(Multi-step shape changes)
++++

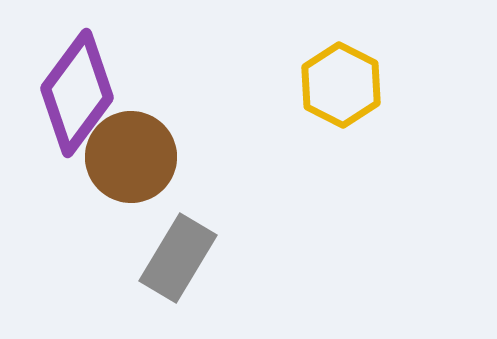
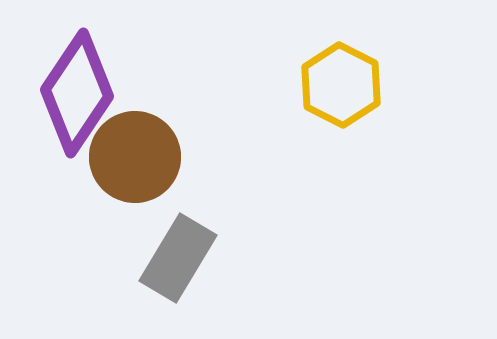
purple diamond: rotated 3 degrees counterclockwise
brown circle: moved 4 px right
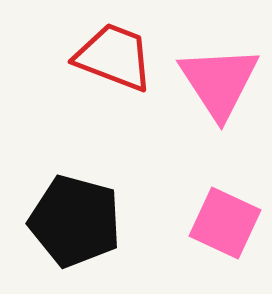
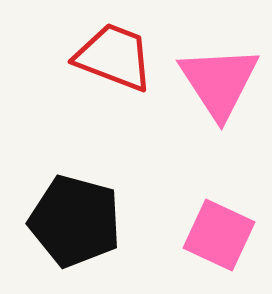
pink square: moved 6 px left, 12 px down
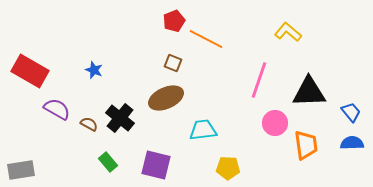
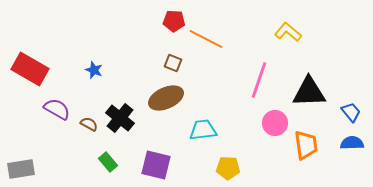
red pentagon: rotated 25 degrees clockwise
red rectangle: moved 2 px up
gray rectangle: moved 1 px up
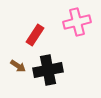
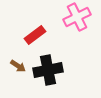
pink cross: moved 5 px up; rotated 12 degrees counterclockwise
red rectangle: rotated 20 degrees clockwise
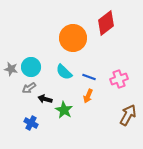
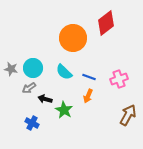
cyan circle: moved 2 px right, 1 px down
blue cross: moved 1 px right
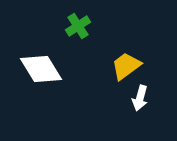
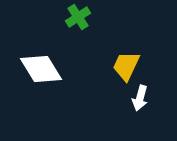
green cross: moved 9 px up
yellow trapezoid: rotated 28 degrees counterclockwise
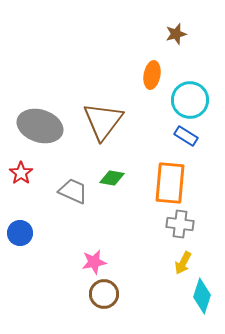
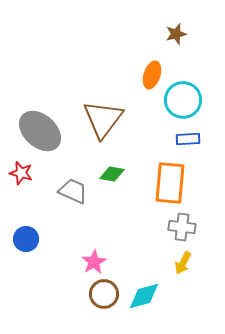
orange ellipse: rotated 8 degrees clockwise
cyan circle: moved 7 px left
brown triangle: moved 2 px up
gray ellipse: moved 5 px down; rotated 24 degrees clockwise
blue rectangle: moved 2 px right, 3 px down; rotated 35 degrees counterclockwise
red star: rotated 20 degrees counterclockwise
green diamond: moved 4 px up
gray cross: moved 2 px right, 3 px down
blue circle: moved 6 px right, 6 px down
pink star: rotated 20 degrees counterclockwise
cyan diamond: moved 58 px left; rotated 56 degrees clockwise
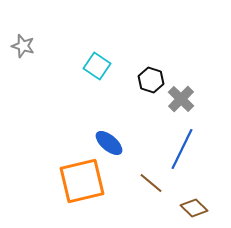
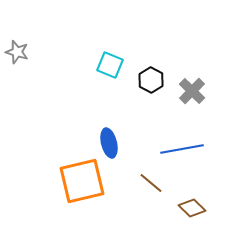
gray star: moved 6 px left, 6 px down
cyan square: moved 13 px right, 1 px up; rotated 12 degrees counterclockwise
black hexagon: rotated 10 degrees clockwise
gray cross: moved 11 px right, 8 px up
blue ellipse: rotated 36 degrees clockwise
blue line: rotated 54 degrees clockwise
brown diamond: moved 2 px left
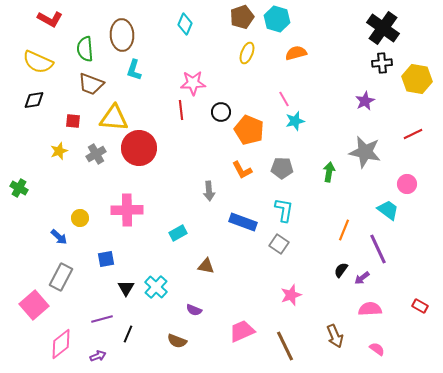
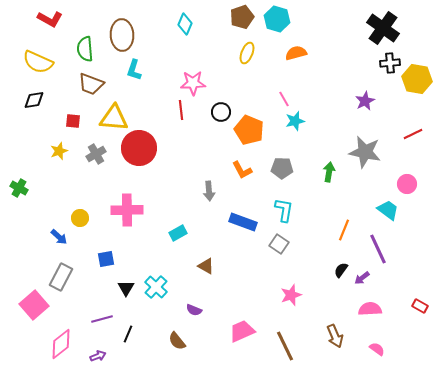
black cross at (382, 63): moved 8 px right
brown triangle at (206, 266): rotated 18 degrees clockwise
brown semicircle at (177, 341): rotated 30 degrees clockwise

++++

• **Task objective**: The records above should be returned exactly; no image belongs in the copy.

• **Completed exercise**:
purple diamond: rotated 3 degrees counterclockwise
brown circle: moved 4 px right
pink square: moved 6 px left, 12 px down
red pentagon: rotated 25 degrees clockwise
red rectangle: moved 2 px up
gray rectangle: moved 1 px up
pink cross: moved 5 px up; rotated 12 degrees counterclockwise
red rectangle: rotated 20 degrees clockwise
cyan circle: moved 2 px right, 1 px down
blue cross: moved 1 px right
green cross: moved 9 px up
yellow trapezoid: rotated 28 degrees counterclockwise
orange ellipse: rotated 8 degrees clockwise
cyan circle: moved 7 px left
brown triangle: moved 2 px up
gray ellipse: moved 5 px down; rotated 24 degrees clockwise
blue rectangle: moved 2 px right, 3 px down; rotated 35 degrees counterclockwise
red star: rotated 20 degrees counterclockwise
green diamond: moved 4 px up
gray cross: moved 2 px right, 3 px down
blue circle: moved 6 px right, 6 px down
pink star: rotated 20 degrees counterclockwise
cyan diamond: moved 58 px left; rotated 56 degrees clockwise
gray star: moved 6 px left, 6 px down
cyan square: moved 13 px right, 1 px up; rotated 12 degrees counterclockwise
black hexagon: rotated 10 degrees clockwise
gray cross: moved 11 px right, 8 px up
blue ellipse: rotated 36 degrees clockwise
blue line: rotated 54 degrees clockwise
brown diamond: moved 2 px left
black cross at (382, 63): moved 8 px right
brown triangle at (206, 266): rotated 18 degrees clockwise
brown semicircle at (177, 341): rotated 30 degrees clockwise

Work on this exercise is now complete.